Work task
Type every record exactly as it appears.

Revision tracking records
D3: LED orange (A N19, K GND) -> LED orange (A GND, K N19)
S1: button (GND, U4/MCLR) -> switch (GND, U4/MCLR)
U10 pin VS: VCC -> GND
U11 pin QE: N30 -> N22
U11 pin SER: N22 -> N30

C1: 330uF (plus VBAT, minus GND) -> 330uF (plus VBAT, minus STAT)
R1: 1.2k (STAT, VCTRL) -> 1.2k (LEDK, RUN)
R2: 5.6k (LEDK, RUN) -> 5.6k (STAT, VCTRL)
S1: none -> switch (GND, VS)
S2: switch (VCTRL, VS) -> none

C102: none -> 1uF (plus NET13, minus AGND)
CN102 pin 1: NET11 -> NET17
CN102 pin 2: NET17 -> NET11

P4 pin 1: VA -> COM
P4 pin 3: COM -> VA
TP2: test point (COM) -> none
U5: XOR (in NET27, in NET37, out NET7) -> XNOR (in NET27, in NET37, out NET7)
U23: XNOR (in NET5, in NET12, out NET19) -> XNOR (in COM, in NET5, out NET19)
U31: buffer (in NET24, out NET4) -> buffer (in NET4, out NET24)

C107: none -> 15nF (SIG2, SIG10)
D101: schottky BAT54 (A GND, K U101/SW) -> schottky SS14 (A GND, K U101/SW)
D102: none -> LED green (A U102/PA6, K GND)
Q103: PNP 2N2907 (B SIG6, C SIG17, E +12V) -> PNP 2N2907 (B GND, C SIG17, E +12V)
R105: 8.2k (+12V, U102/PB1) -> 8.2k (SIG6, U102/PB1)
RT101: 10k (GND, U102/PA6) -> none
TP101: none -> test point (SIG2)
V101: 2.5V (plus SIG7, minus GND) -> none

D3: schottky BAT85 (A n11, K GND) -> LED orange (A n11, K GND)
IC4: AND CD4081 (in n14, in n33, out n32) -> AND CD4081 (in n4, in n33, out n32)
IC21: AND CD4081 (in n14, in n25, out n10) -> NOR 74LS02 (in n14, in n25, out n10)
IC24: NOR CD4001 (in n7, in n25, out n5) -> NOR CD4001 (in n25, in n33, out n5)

Output below
D3: LED orange (A N19, K GND) -> LED orange (A GND, K N19)
S1: button (GND, U4/MCLR) -> switch (GND, U4/MCLR)
U10 pin VS: VCC -> GND
U11 pin QE: N30 -> N22
U11 pin SER: N22 -> N30

C1: 330uF (plus VBAT, minus GND) -> 330uF (plus VBAT, minus STAT)
R1: 1.2k (STAT, VCTRL) -> 1.2k (LEDK, RUN)
R2: 5.6k (LEDK, RUN) -> 5.6k (STAT, VCTRL)
S1: none -> switch (GND, VS)
S2: switch (VCTRL, VS) -> none

C102: none -> 1uF (plus NET13, minus AGND)
CN102 pin 1: NET11 -> NET17
CN102 pin 2: NET17 -> NET11

P4 pin 1: VA -> COM
P4 pin 3: COM -> VA
TP2: test point (COM) -> none
U5: XOR (in NET27, in NET37, out NET7) -> XNOR (in NET27, in NET37, out NET7)
U23: XNOR (in NET5, in NET12, out NET19) -> XNOR (in COM, in NET5, out NET19)
U31: buffer (in NET24, out NET4) -> buffer (in NET4, out NET24)

C107: none -> 15nF (SIG2, SIG10)
D101: schottky BAT54 (A GND, K U101/SW) -> schottky SS14 (A GND, K U101/SW)
D102: none -> LED green (A U102/PA6, K GND)
Q103: PNP 2N2907 (B SIG6, C SIG17, E +12V) -> PNP 2N2907 (B GND, C SIG17, E +12V)
R105: 8.2k (+12V, U102/PB1) -> 8.2k (SIG6, U102/PB1)
RT101: 10k (GND, U102/PA6) -> none
TP101: none -> test point (SIG2)
V101: 2.5V (plus SIG7, minus GND) -> none

D3: schottky BAT85 (A n11, K GND) -> LED orange (A n11, K GND)
IC4: AND CD4081 (in n14, in n33, out n32) -> AND CD4081 (in n4, in n33, out n32)
IC21: AND CD4081 (in n14, in n25, out n10) -> NOR 74LS02 (in n14, in n25, out n10)
IC24: NOR CD4001 (in n7, in n25, out n5) -> NOR CD4001 (in n25, in n33, out n5)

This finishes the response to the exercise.